=== Begin Enclosure ===
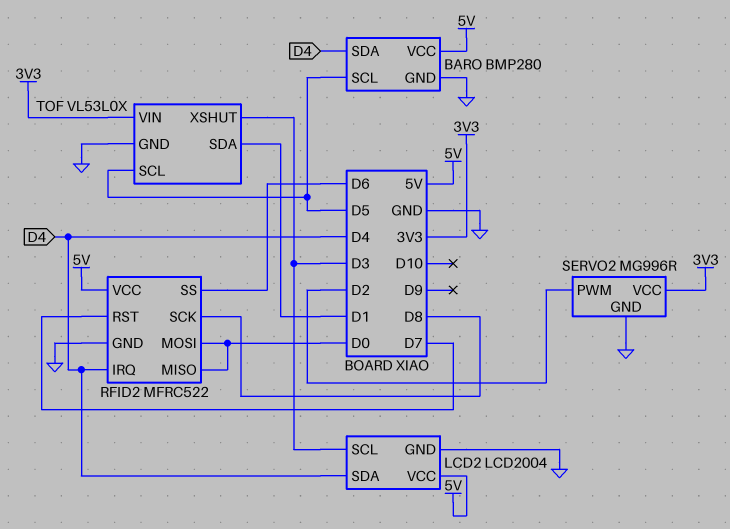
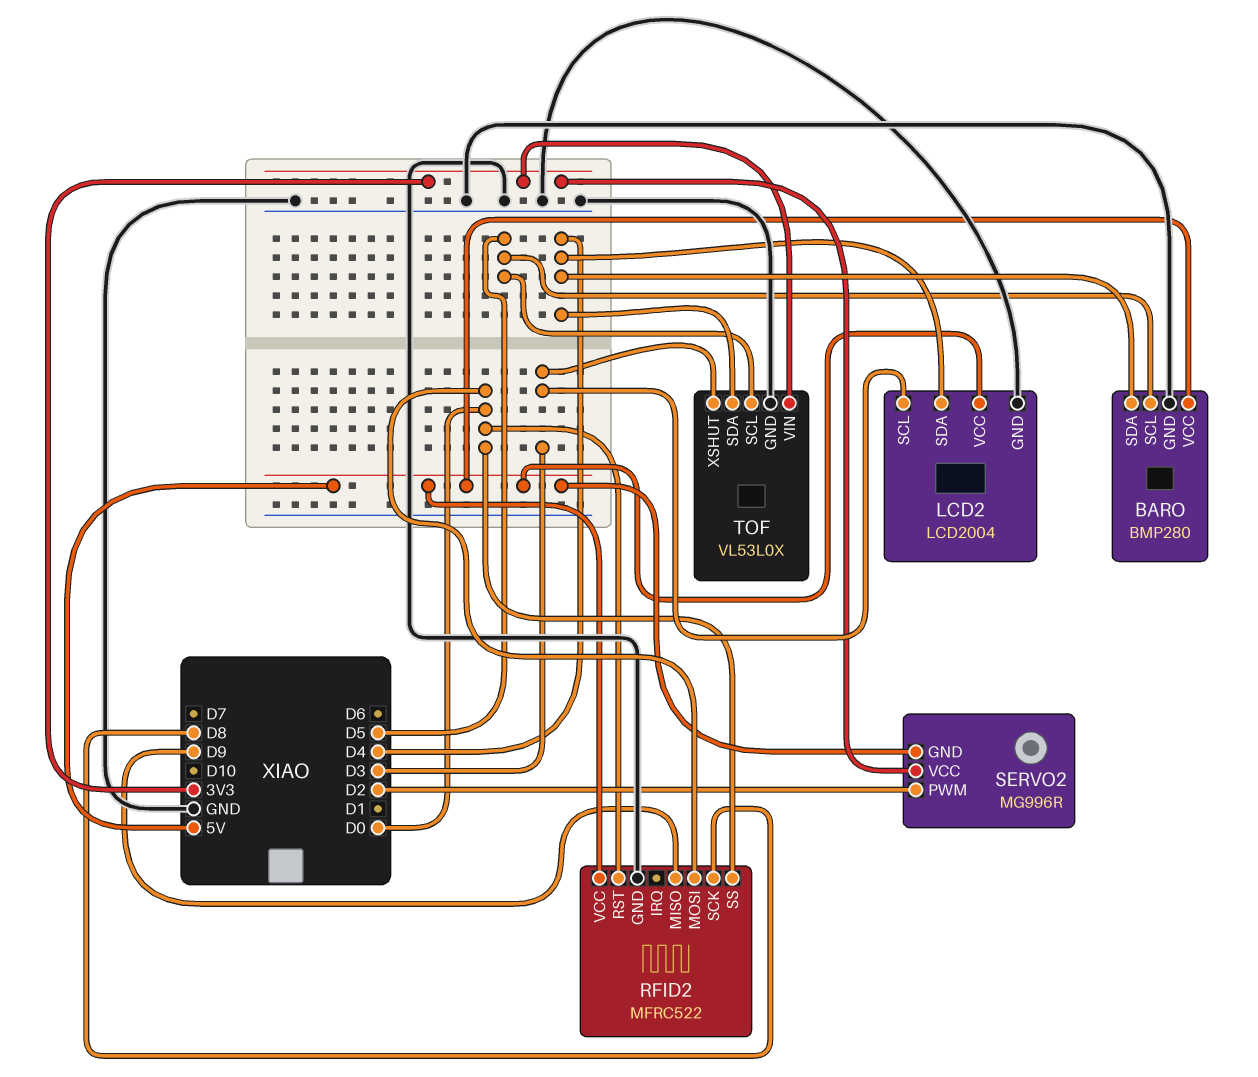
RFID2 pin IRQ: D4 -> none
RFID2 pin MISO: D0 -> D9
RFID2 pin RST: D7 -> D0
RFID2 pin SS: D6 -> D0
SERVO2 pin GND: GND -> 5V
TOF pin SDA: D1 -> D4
=== End Enclosure ===
### Try it
The records above are to be restated word for word, excluding all pictures.

### Exercise solution
RFID2 pin IRQ: D4 -> none
RFID2 pin MISO: D0 -> D9
RFID2 pin RST: D7 -> D0
RFID2 pin SS: D6 -> D0
SERVO2 pin GND: GND -> 5V
TOF pin SDA: D1 -> D4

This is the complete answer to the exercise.